(Before-and-after object listings)
- Opening Delimiter -

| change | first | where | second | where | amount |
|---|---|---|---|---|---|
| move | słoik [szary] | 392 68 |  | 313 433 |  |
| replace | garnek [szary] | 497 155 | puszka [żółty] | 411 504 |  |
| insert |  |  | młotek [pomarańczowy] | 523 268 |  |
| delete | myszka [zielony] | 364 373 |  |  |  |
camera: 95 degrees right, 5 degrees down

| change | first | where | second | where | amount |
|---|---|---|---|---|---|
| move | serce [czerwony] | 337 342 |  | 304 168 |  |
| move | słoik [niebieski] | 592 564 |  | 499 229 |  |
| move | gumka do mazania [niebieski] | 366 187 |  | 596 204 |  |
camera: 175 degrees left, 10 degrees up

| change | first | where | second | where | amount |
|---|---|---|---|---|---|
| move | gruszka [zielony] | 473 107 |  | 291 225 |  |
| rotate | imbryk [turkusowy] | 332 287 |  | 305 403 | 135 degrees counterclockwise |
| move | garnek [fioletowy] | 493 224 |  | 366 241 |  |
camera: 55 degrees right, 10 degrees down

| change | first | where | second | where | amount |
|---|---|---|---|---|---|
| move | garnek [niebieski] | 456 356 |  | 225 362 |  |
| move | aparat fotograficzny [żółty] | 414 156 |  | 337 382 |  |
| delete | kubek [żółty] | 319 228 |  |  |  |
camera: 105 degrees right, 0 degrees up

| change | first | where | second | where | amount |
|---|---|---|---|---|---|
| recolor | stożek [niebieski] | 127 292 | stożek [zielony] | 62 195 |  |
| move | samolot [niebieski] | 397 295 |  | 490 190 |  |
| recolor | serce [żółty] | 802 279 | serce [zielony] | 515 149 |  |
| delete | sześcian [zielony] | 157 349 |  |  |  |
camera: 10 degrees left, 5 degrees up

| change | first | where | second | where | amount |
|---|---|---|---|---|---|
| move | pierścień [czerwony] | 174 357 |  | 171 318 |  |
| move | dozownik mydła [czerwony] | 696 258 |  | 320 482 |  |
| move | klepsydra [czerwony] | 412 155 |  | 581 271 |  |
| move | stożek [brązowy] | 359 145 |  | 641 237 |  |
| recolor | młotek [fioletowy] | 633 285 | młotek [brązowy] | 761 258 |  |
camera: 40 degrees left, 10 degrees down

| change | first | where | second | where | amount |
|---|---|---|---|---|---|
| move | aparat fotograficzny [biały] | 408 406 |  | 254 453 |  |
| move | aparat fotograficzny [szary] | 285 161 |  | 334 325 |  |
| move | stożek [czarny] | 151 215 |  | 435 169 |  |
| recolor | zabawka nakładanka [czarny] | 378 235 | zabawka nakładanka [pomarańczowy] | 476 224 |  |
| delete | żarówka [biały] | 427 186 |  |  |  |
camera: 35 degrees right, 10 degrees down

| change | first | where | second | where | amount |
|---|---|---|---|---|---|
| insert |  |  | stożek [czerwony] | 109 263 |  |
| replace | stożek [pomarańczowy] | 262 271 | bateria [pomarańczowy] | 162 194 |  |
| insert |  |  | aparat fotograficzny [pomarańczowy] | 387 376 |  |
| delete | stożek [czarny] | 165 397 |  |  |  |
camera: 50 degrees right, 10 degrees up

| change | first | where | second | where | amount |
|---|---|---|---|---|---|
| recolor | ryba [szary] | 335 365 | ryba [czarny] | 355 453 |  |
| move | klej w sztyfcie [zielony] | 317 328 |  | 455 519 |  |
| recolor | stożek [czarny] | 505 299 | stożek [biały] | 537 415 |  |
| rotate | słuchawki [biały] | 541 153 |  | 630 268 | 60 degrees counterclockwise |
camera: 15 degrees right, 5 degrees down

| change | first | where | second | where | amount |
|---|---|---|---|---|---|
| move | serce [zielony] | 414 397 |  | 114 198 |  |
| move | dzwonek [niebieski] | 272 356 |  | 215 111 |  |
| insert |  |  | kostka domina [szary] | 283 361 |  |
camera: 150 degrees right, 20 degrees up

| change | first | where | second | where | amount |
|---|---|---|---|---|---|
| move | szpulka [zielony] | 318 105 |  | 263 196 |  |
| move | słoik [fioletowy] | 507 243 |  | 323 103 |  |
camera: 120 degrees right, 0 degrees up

- Closing Delimiter -

Task statement
Line by line, retype the records with no changes.

Exercise solution
| change | first | where | second | where | amount |
|---|---|---|---|---|---|
| move | słoik [szary] | 392 68 |  | 313 433 |  |
| replace | garnek [szary] | 497 155 | puszka [żółty] | 411 504 |  |
| insert |  |  | młotek [pomarańczowy] | 523 268 |  |
| delete | myszka [zielony] | 364 373 |  |  |  |
camera: 95 degrees right, 5 degrees down

| change | first | where | second | where | amount |
|---|---|---|---|---|---|
| move | serce [czerwony] | 337 342 |  | 304 168 |  |
| move | słoik [niebieski] | 592 564 |  | 499 229 |  |
| move | gumka do mazania [niebieski] | 366 187 |  | 596 204 |  |
camera: 175 degrees left, 10 degrees up

| change | first | where | second | where | amount |
|---|---|---|---|---|---|
| move | gruszka [zielony] | 473 107 |  | 291 225 |  |
| rotate | imbryk [turkusowy] | 332 287 |  | 305 403 | 135 degrees counterclockwise |
| move | garnek [fioletowy] | 493 224 |  | 366 241 |  |
camera: 55 degrees right, 10 degrees down

| change | first | where | second | where | amount |
|---|---|---|---|---|---|
| move | garnek [niebieski] | 456 356 |  | 225 362 |  |
| move | aparat fotograficzny [żółty] | 414 156 |  | 337 382 |  |
| delete | kubek [żółty] | 319 228 |  |  |  |
camera: 105 degrees right, 0 degrees up

| change | first | where | second | where | amount |
|---|---|---|---|---|---|
| recolor | stożek [niebieski] | 127 292 | stożek [zielony] | 62 195 |  |
| move | samolot [niebieski] | 397 295 |  | 490 190 |  |
| recolor | serce [żółty] | 802 279 | serce [zielony] | 515 149 |  |
| delete | sześcian [zielony] | 157 349 |  |  |  |
camera: 10 degrees left, 5 degrees up

| change | first | where | second | where | amount |
|---|---|---|---|---|---|
| move | pierścień [czerwony] | 174 357 |  | 171 318 |  |
| move | dozownik mydła [czerwony] | 696 258 |  | 320 482 |  |
| move | klepsydra [czerwony] | 412 155 |  | 581 271 |  |
| move | stożek [brązowy] | 359 145 |  | 641 237 |  |
| recolor | młotek [fioletowy] | 633 285 | młotek [brązowy] | 761 258 |  |
camera: 40 degrees left, 10 degrees down

| change | first | where | second | where | amount |
|---|---|---|---|---|---|
| move | aparat fotograficzny [biały] | 408 406 |  | 254 453 |  |
| move | aparat fotograficzny [szary] | 285 161 |  | 334 325 |  |
| move | stożek [czarny] | 151 215 |  | 435 169 |  |
| recolor | zabawka nakładanka [czarny] | 378 235 | zabawka nakładanka [pomarańczowy] | 476 224 |  |
| delete | żarówka [biały] | 427 186 |  |  |  |
camera: 35 degrees right, 10 degrees down

| change | first | where | second | where | amount |
|---|---|---|---|---|---|
| insert |  |  | stożek [czerwony] | 109 263 |  |
| replace | stożek [pomarańczowy] | 262 271 | bateria [pomarańczowy] | 162 194 |  |
| insert |  |  | aparat fotograficzny [pomarańczowy] | 387 376 |  |
| delete | stożek [czarny] | 165 397 |  |  |  |
camera: 50 degrees right, 10 degrees up

| change | first | where | second | where | amount |
|---|---|---|---|---|---|
| recolor | ryba [szary] | 335 365 | ryba [czarny] | 355 453 |  |
| move | klej w sztyfcie [zielony] | 317 328 |  | 455 519 |  |
| recolor | stożek [czarny] | 505 299 | stożek [biały] | 537 415 |  |
| rotate | słuchawki [biały] | 541 153 |  | 630 268 | 60 degrees counterclockwise |
camera: 15 degrees right, 5 degrees down

| change | first | where | second | where | amount |
|---|---|---|---|---|---|
| move | serce [zielony] | 414 397 |  | 114 198 |  |
| move | dzwonek [niebieski] | 272 356 |  | 215 111 |  |
| insert |  |  | kostka domina [szary] | 283 361 |  |
camera: 150 degrees right, 20 degrees up

| change | first | where | second | where | amount |
|---|---|---|---|---|---|
| move | szpulka [zielony] | 318 105 |  | 263 196 |  |
| move | słoik [fioletowy] | 507 243 |  | 323 103 |  |
camera: 120 degrees right, 0 degrees up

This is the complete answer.